## Exercise goal
Please write out all of the entries without altering anything.
Provided data: Begin
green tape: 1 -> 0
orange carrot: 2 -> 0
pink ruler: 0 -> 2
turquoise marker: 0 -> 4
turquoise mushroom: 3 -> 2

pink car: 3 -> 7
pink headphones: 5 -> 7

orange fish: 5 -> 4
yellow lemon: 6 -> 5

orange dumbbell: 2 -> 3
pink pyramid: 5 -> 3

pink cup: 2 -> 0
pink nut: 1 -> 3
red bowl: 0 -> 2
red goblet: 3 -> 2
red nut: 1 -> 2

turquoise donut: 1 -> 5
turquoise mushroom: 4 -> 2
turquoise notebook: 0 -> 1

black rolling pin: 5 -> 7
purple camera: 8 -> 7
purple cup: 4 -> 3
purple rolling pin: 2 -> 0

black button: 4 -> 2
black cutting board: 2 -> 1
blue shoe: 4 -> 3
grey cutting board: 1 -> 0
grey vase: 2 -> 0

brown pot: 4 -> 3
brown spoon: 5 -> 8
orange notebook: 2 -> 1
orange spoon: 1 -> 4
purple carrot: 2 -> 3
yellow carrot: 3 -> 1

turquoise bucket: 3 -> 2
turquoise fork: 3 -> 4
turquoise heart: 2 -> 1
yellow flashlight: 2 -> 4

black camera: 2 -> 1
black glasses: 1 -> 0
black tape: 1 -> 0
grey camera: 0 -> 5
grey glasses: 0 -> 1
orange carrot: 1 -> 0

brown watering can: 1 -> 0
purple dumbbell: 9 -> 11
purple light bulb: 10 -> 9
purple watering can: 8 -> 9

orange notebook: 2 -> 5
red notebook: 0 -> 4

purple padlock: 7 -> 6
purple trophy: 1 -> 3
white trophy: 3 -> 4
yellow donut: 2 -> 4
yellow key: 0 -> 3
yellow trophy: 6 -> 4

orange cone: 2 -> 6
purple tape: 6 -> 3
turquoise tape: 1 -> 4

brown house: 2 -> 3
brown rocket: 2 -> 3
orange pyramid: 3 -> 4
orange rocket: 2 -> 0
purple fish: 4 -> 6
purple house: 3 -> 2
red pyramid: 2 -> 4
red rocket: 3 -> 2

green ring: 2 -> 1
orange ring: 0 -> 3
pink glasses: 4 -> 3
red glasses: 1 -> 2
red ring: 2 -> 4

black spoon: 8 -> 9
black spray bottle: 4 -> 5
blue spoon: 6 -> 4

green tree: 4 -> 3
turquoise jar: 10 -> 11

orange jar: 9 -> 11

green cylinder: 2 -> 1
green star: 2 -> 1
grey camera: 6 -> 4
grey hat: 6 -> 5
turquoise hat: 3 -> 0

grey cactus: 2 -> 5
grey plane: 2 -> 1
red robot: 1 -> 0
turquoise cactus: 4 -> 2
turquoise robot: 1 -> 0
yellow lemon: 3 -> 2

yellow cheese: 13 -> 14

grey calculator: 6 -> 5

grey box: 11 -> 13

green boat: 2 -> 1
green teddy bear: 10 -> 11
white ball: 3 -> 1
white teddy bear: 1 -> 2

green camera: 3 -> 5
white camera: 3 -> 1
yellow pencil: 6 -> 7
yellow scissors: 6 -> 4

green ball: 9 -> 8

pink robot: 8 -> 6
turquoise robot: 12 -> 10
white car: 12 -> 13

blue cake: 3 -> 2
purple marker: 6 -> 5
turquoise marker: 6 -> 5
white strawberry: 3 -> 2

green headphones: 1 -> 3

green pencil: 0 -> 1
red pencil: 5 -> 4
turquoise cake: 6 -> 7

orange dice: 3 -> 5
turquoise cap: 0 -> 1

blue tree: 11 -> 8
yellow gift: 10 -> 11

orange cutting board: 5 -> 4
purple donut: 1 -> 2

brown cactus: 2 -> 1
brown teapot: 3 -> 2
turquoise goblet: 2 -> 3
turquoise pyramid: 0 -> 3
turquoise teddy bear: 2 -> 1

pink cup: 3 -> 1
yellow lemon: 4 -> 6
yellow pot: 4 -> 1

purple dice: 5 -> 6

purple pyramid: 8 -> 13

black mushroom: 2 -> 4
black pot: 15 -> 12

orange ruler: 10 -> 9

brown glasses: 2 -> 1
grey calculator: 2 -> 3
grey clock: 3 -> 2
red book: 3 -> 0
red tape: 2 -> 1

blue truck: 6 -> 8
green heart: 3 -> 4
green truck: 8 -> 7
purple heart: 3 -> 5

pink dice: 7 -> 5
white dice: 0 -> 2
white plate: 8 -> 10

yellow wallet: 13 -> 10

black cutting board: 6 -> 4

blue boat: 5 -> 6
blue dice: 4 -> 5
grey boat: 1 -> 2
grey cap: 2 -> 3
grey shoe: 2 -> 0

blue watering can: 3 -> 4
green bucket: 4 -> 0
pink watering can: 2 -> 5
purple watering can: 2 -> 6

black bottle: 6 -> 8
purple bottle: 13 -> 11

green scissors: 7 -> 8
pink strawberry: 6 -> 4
Provided data: End
## Task solution
green tape: 1 -> 0
orange carrot: 2 -> 0
pink ruler: 0 -> 2
turquoise marker: 0 -> 4
turquoise mushroom: 3 -> 2

pink car: 3 -> 7
pink headphones: 5 -> 7

orange fish: 5 -> 4
yellow lemon: 6 -> 5

orange dumbbell: 2 -> 3
pink pyramid: 5 -> 3

pink cup: 2 -> 0
pink nut: 1 -> 3
red bowl: 0 -> 2
red goblet: 3 -> 2
red nut: 1 -> 2

turquoise donut: 1 -> 5
turquoise mushroom: 4 -> 2
turquoise notebook: 0 -> 1

black rolling pin: 5 -> 7
purple camera: 8 -> 7
purple cup: 4 -> 3
purple rolling pin: 2 -> 0

black button: 4 -> 2
black cutting board: 2 -> 1
blue shoe: 4 -> 3
grey cutting board: 1 -> 0
grey vase: 2 -> 0

brown pot: 4 -> 3
brown spoon: 5 -> 8
orange notebook: 2 -> 1
orange spoon: 1 -> 4
purple carrot: 2 -> 3
yellow carrot: 3 -> 1

turquoise bucket: 3 -> 2
turquoise fork: 3 -> 4
turquoise heart: 2 -> 1
yellow flashlight: 2 -> 4

black camera: 2 -> 1
black glasses: 1 -> 0
black tape: 1 -> 0
grey camera: 0 -> 5
grey glasses: 0 -> 1
orange carrot: 1 -> 0

brown watering can: 1 -> 0
purple dumbbell: 9 -> 11
purple light bulb: 10 -> 9
purple watering can: 8 -> 9

orange notebook: 2 -> 5
red notebook: 0 -> 4

purple padlock: 7 -> 6
purple trophy: 1 -> 3
white trophy: 3 -> 4
yellow donut: 2 -> 4
yellow key: 0 -> 3
yellow trophy: 6 -> 4

orange cone: 2 -> 6
purple tape: 6 -> 3
turquoise tape: 1 -> 4

brown house: 2 -> 3
brown rocket: 2 -> 3
orange pyramid: 3 -> 4
orange rocket: 2 -> 0
purple fish: 4 -> 6
purple house: 3 -> 2
red pyramid: 2 -> 4
red rocket: 3 -> 2

green ring: 2 -> 1
orange ring: 0 -> 3
pink glasses: 4 -> 3
red glasses: 1 -> 2
red ring: 2 -> 4

black spoon: 8 -> 9
black spray bottle: 4 -> 5
blue spoon: 6 -> 4

green tree: 4 -> 3
turquoise jar: 10 -> 11

orange jar: 9 -> 11

green cylinder: 2 -> 1
green star: 2 -> 1
grey camera: 6 -> 4
grey hat: 6 -> 5
turquoise hat: 3 -> 0

grey cactus: 2 -> 5
grey plane: 2 -> 1
red robot: 1 -> 0
turquoise cactus: 4 -> 2
turquoise robot: 1 -> 0
yellow lemon: 3 -> 2

yellow cheese: 13 -> 14

grey calculator: 6 -> 5

grey box: 11 -> 13

green boat: 2 -> 1
green teddy bear: 10 -> 11
white ball: 3 -> 1
white teddy bear: 1 -> 2

green camera: 3 -> 5
white camera: 3 -> 1
yellow pencil: 6 -> 7
yellow scissors: 6 -> 4

green ball: 9 -> 8

pink robot: 8 -> 6
turquoise robot: 12 -> 10
white car: 12 -> 13

blue cake: 3 -> 2
purple marker: 6 -> 5
turquoise marker: 6 -> 5
white strawberry: 3 -> 2

green headphones: 1 -> 3

green pencil: 0 -> 1
red pencil: 5 -> 4
turquoise cake: 6 -> 7

orange dice: 3 -> 5
turquoise cap: 0 -> 1

blue tree: 11 -> 8
yellow gift: 10 -> 11

orange cutting board: 5 -> 4
purple donut: 1 -> 2

brown cactus: 2 -> 1
brown teapot: 3 -> 2
turquoise goblet: 2 -> 3
turquoise pyramid: 0 -> 3
turquoise teddy bear: 2 -> 1

pink cup: 3 -> 1
yellow lemon: 4 -> 6
yellow pot: 4 -> 1

purple dice: 5 -> 6

purple pyramid: 8 -> 13

black mushroom: 2 -> 4
black pot: 15 -> 12

orange ruler: 10 -> 9

brown glasses: 2 -> 1
grey calculator: 2 -> 3
grey clock: 3 -> 2
red book: 3 -> 0
red tape: 2 -> 1

blue truck: 6 -> 8
green heart: 3 -> 4
green truck: 8 -> 7
purple heart: 3 -> 5

pink dice: 7 -> 5
white dice: 0 -> 2
white plate: 8 -> 10

yellow wallet: 13 -> 10

black cutting board: 6 -> 4

blue boat: 5 -> 6
blue dice: 4 -> 5
grey boat: 1 -> 2
grey cap: 2 -> 3
grey shoe: 2 -> 0

blue watering can: 3 -> 4
green bucket: 4 -> 0
pink watering can: 2 -> 5
purple watering can: 2 -> 6

black bottle: 6 -> 8
purple bottle: 13 -> 11

green scissors: 7 -> 8
pink strawberry: 6 -> 4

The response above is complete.